Raw data section start
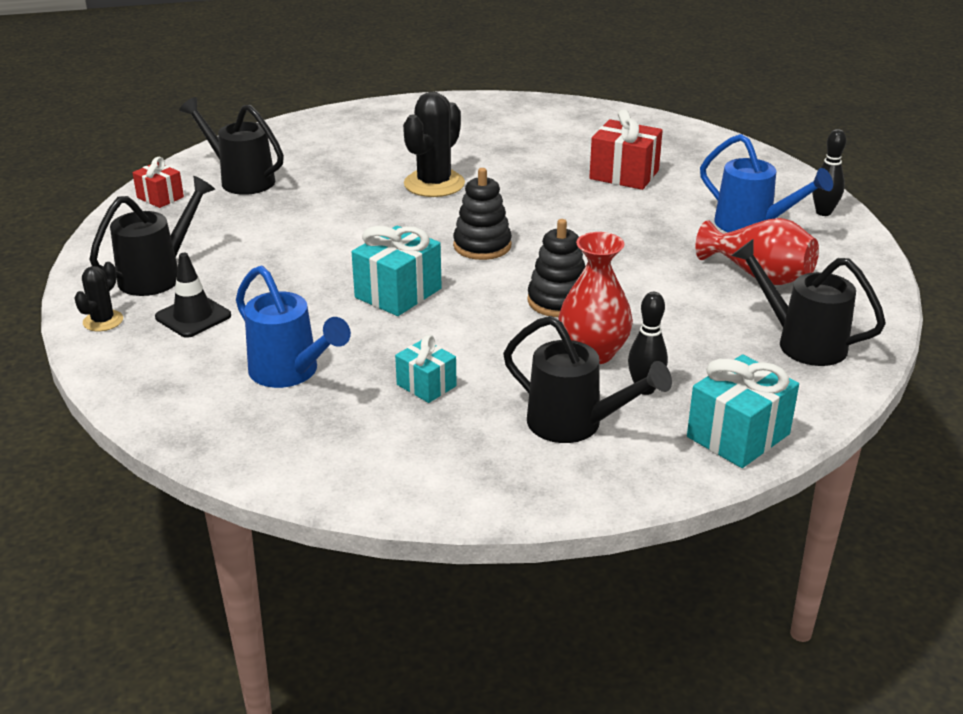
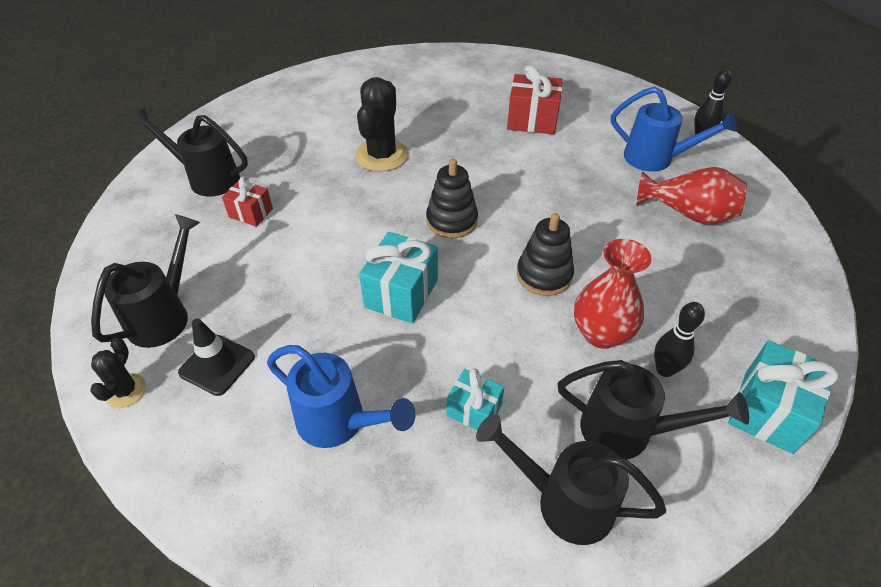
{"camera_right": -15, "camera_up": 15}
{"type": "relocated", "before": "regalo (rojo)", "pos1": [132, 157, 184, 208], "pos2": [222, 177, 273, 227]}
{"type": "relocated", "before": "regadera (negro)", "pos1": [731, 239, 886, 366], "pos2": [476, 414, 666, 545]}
Raw data section end
Raw data section start
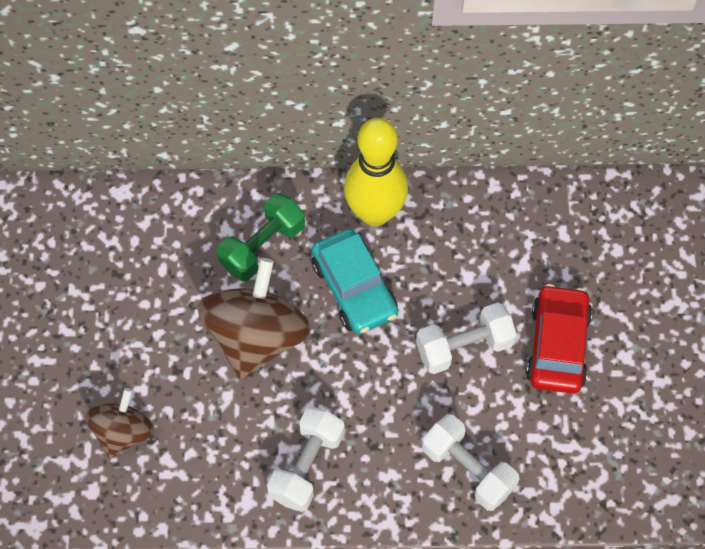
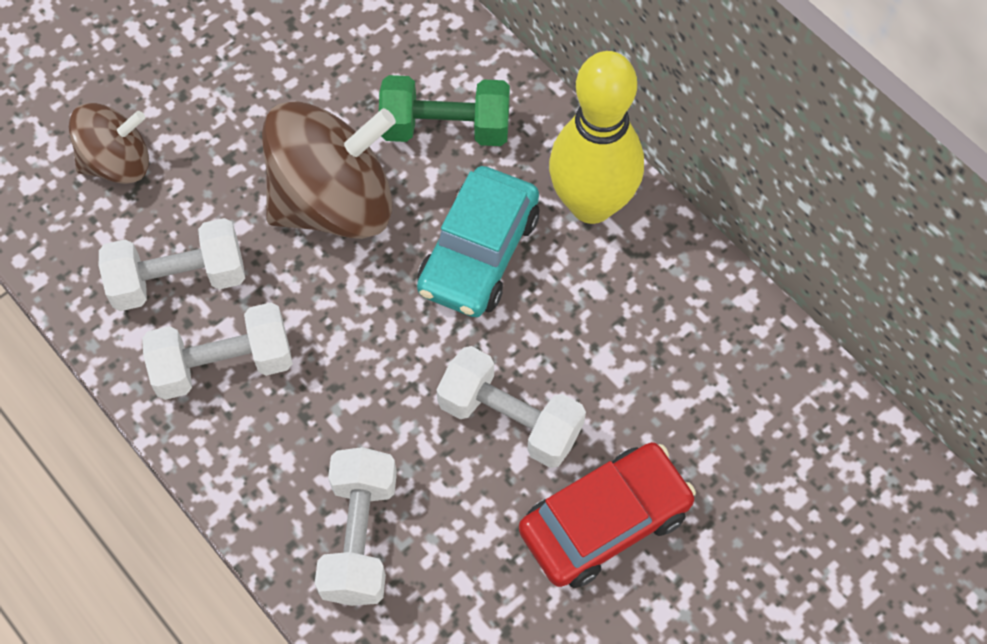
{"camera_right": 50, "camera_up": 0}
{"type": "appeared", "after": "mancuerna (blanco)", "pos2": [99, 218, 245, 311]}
Raw data section end
**Problem**. The answer must be one number: how many lines in the records above contain "relocated".

**Answer section**. 2